What is needed is an exact copy of the lines in the listing below, from the one with "cyan plate B4:B5" up to and including the one with "cyan brick F2", with no other lines.
____________________
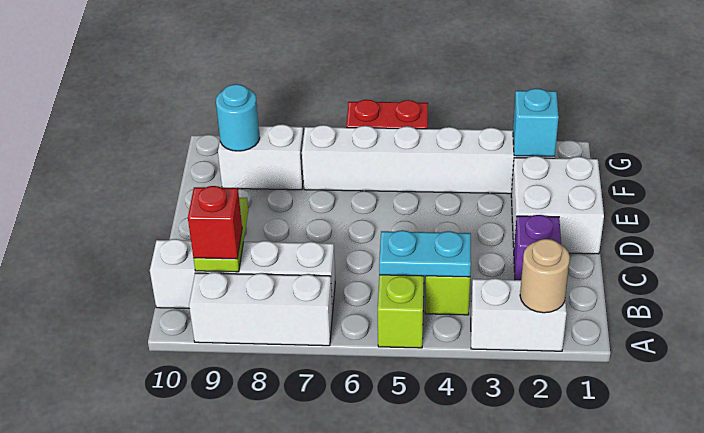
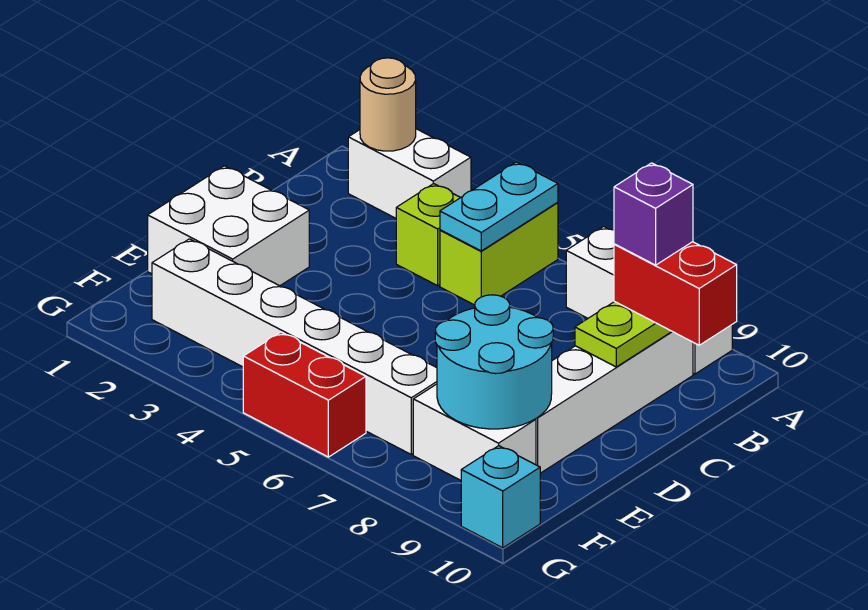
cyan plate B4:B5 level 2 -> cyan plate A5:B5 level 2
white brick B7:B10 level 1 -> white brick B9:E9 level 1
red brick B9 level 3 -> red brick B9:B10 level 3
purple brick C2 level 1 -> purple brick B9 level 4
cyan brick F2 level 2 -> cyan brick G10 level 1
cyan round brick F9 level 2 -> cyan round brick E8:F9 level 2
____________________
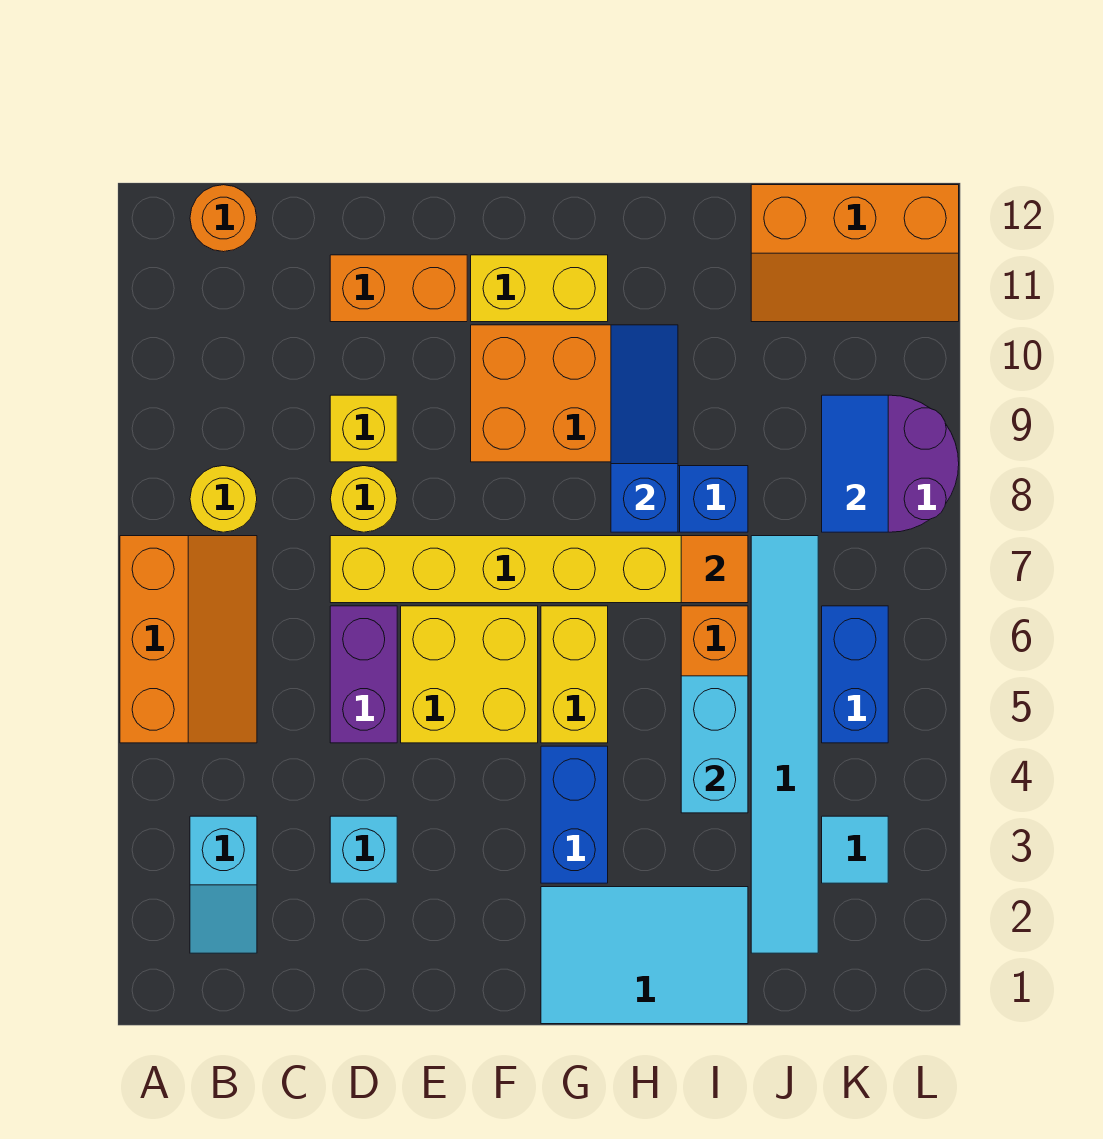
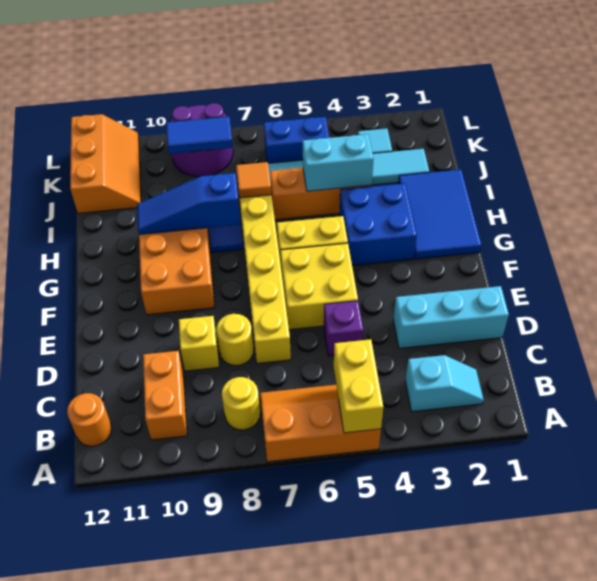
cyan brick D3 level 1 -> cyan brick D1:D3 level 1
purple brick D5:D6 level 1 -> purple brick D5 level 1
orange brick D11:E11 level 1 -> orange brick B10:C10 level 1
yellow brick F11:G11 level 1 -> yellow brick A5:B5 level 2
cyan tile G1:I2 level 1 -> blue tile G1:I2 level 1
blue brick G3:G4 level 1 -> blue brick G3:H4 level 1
____________________
Your solution
cyan plate B4:B5 level 2 -> cyan plate A5:B5 level 2
white brick B7:B10 level 1 -> white brick B9:E9 level 1
red brick B9 level 3 -> red brick B9:B10 level 3
purple brick C2 level 1 -> purple brick B9 level 4
cyan brick F2 level 2 -> cyan brick G10 level 1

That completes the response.